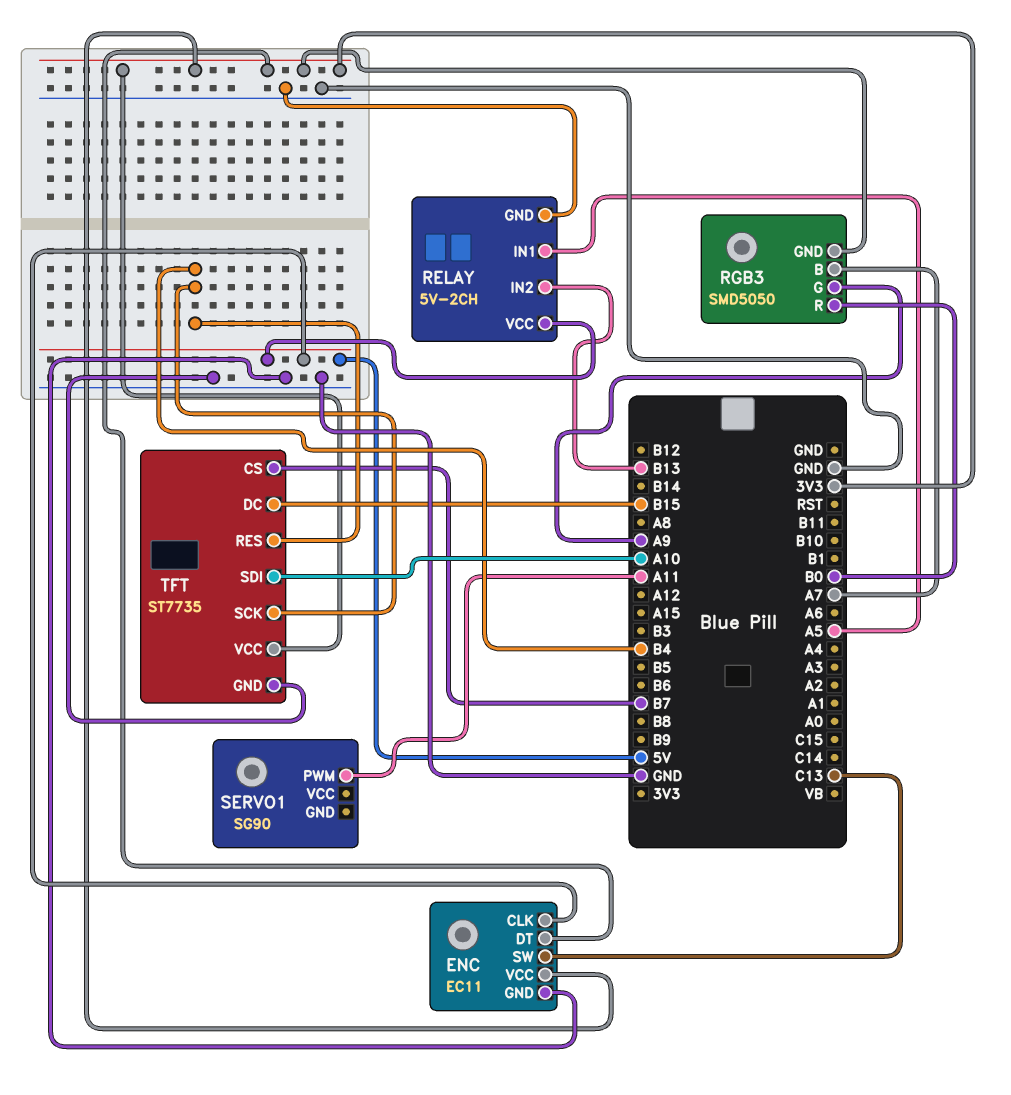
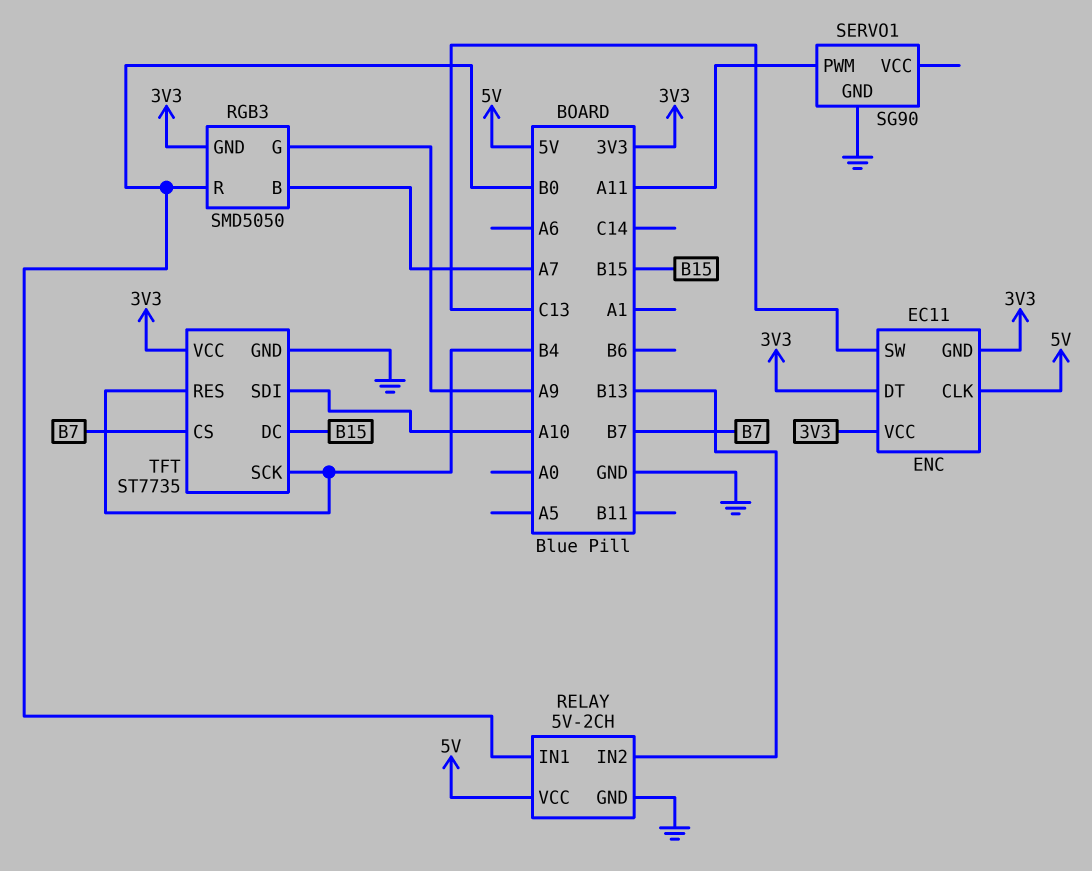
ENC pin GND: GND -> 3V3
RELAY pin IN1: A5 -> B0
SERVO1 pin GND: none -> GND

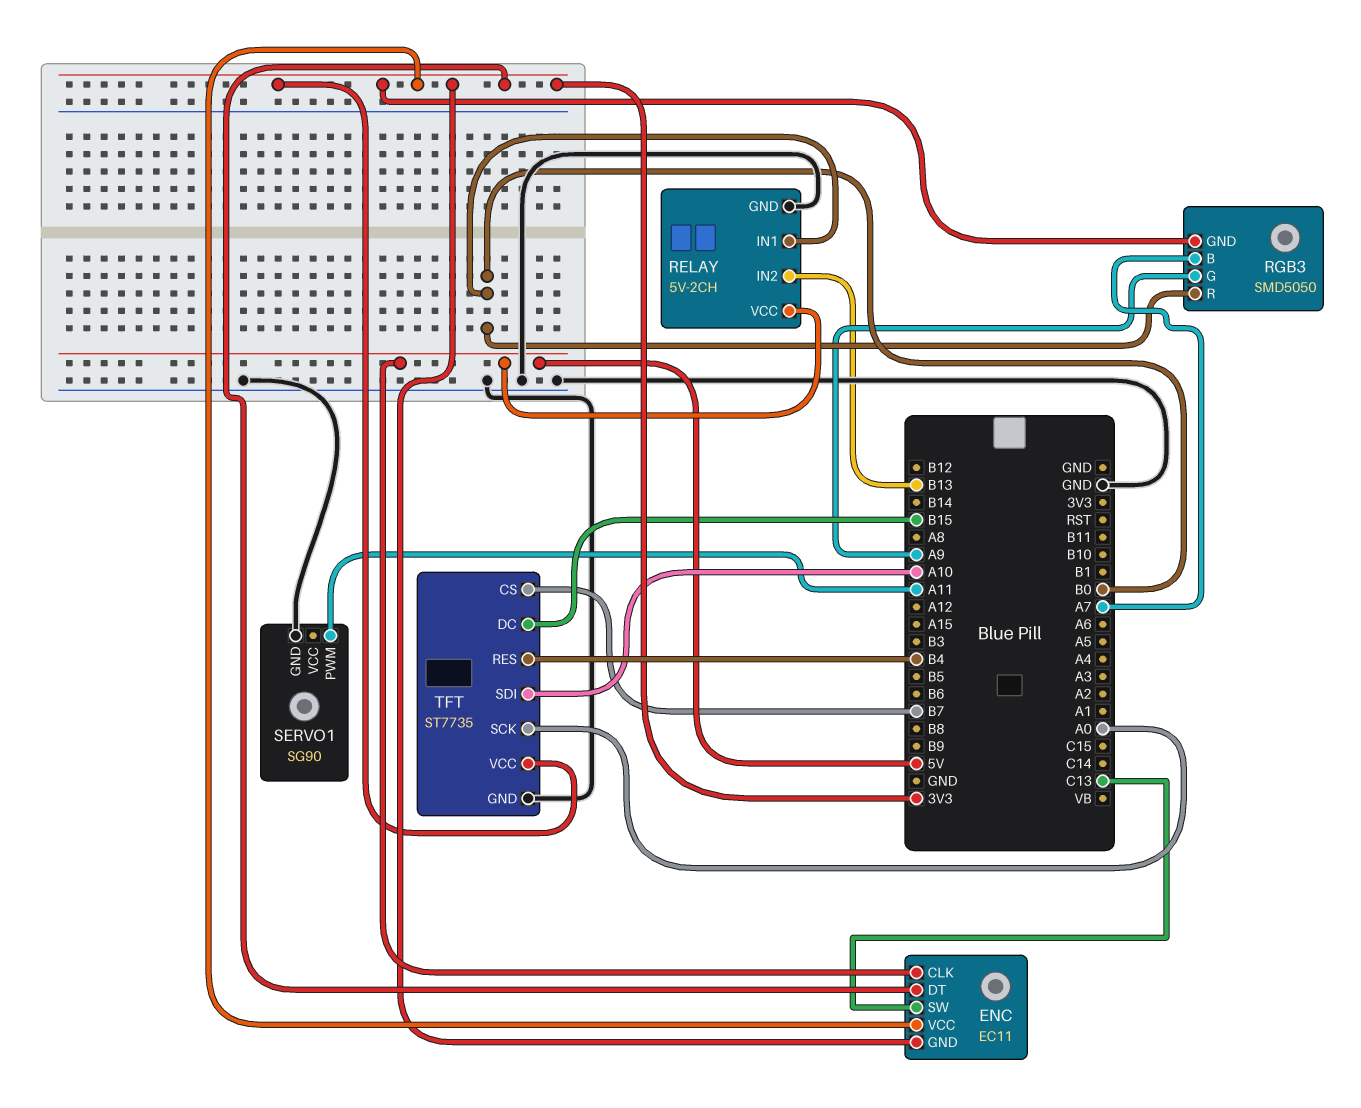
TFT pin SCK: B4 -> A0

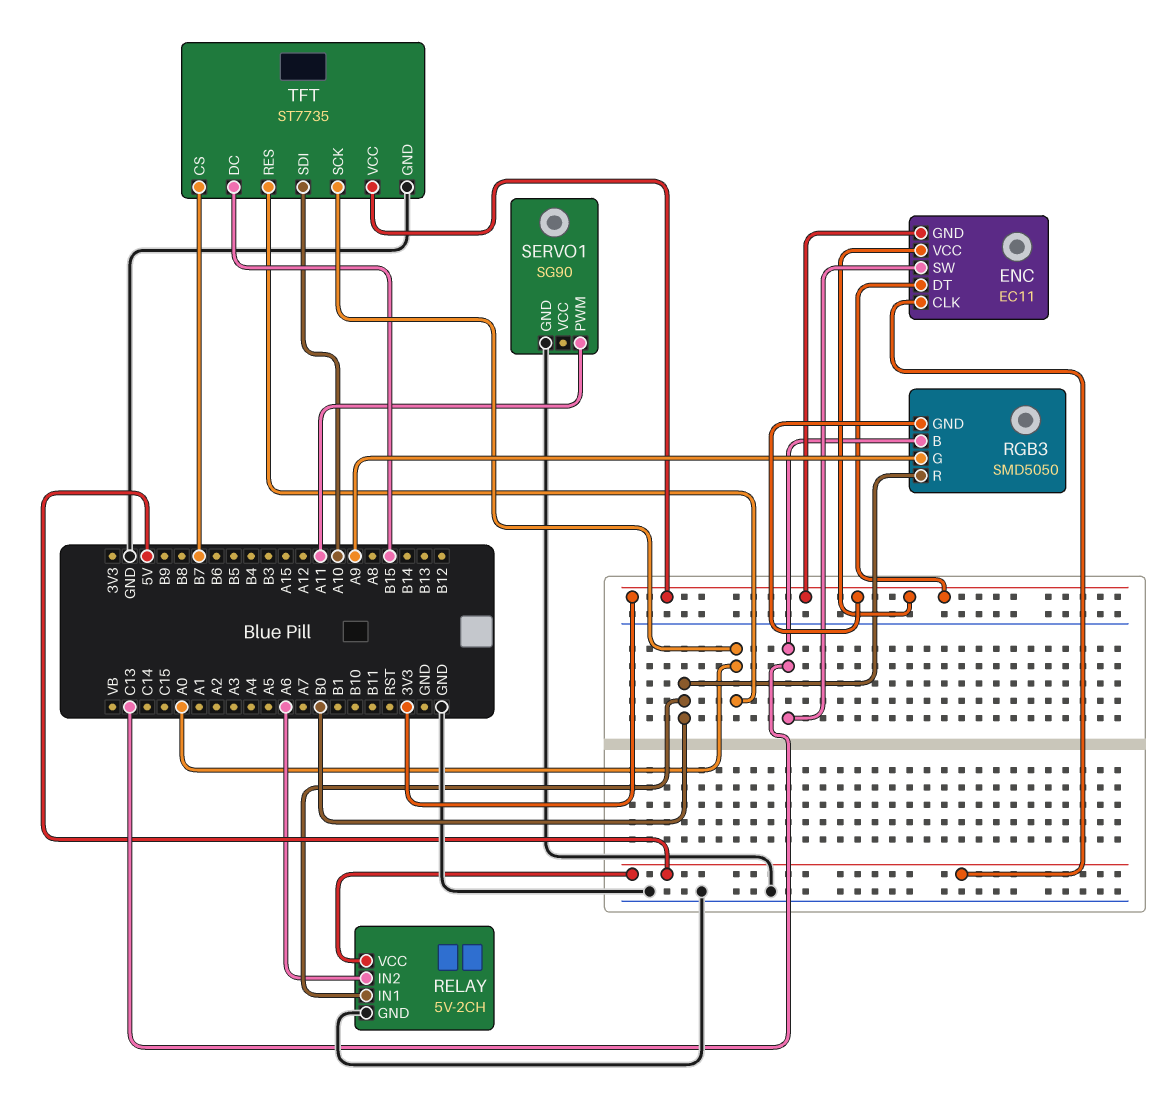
RELAY pin IN2: B13 -> A6
RGB3 pin B: A7 -> C13
TFT pin RES: B4 -> A0

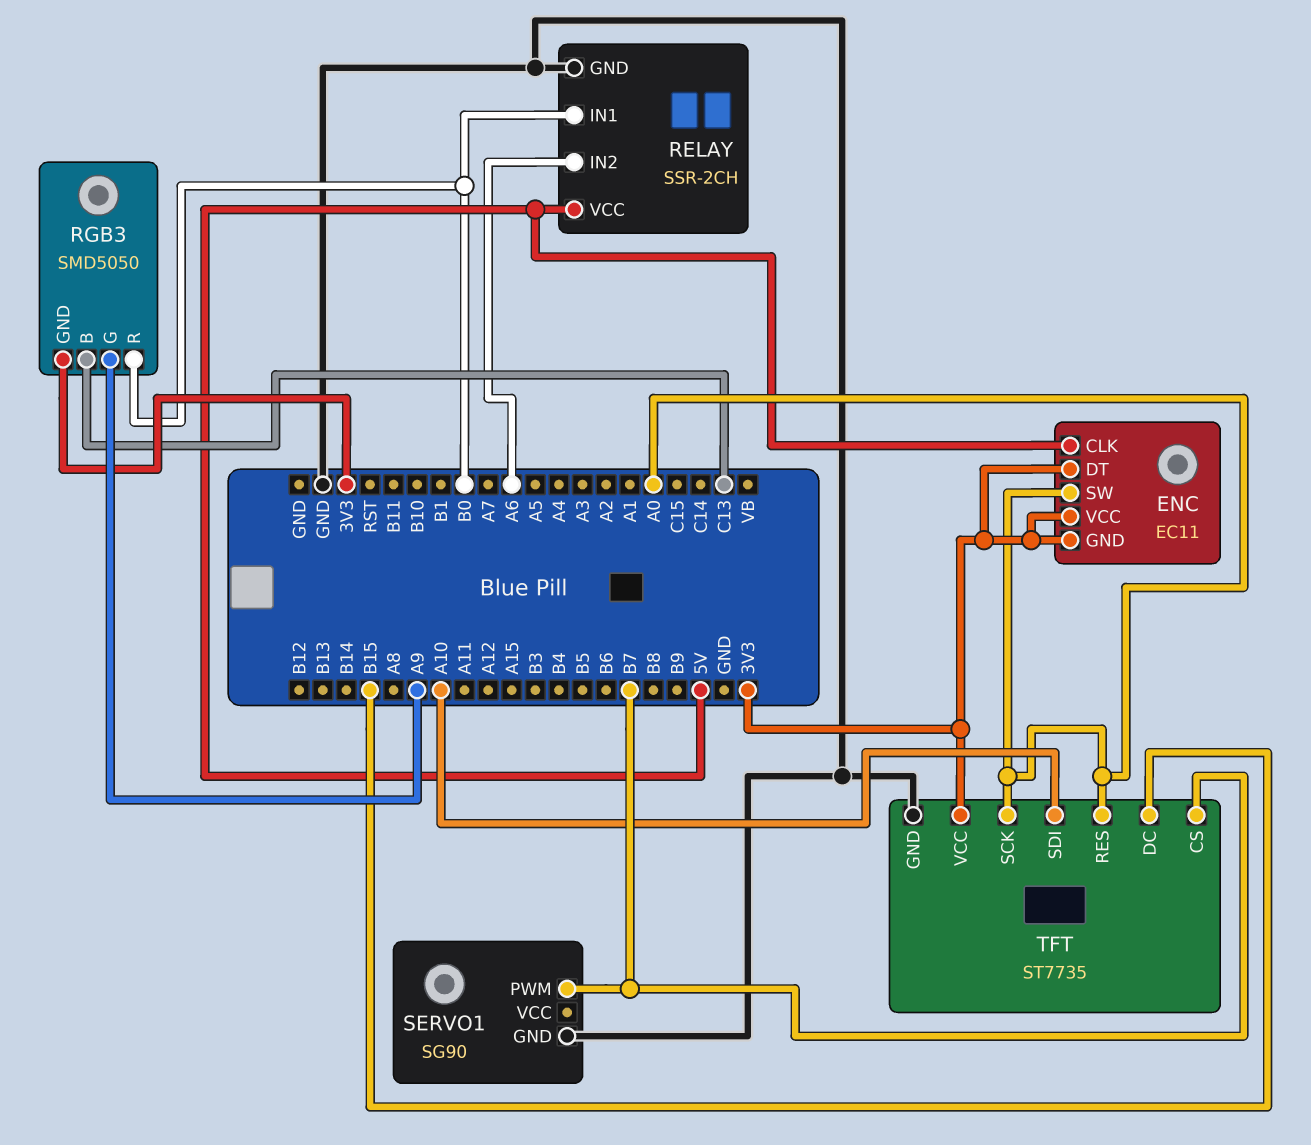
ENC pin SW: C13 -> A0
RELAY: 5V-2CH -> SSR-2CH
SERVO1 pin PWM: A11 -> B7

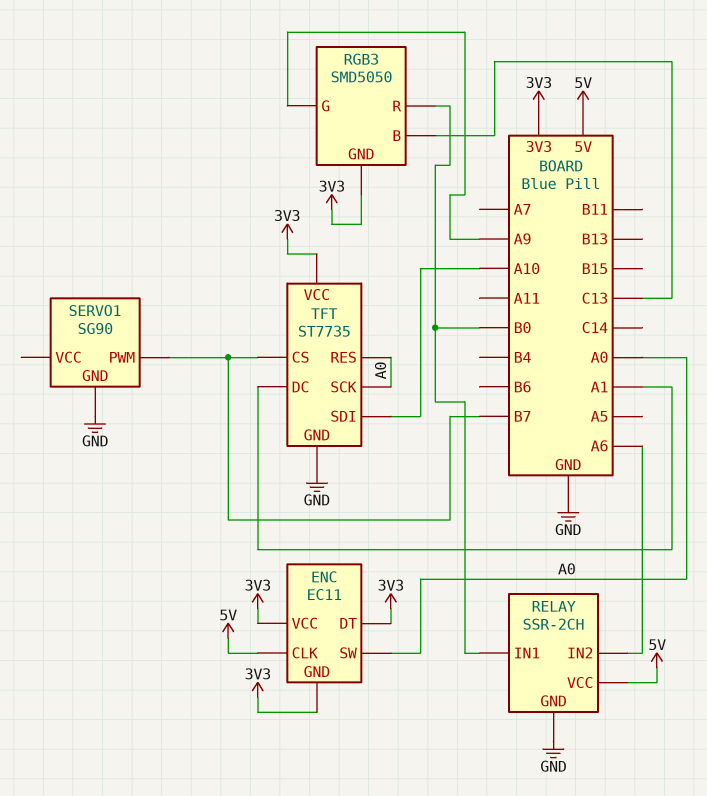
TFT pin DC: B15 -> A1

> [EXERCISE OBJECTIVE]:
Reprint each of the records exactly and skip the images.

> [TASK OUTPUT]:
ENC pin GND: GND -> 3V3
RELAY pin IN1: A5 -> B0
SERVO1 pin GND: none -> GND

TFT pin SCK: B4 -> A0

RELAY pin IN2: B13 -> A6
RGB3 pin B: A7 -> C13
TFT pin RES: B4 -> A0

ENC pin SW: C13 -> A0
RELAY: 5V-2CH -> SSR-2CH
SERVO1 pin PWM: A11 -> B7

TFT pin DC: B15 -> A1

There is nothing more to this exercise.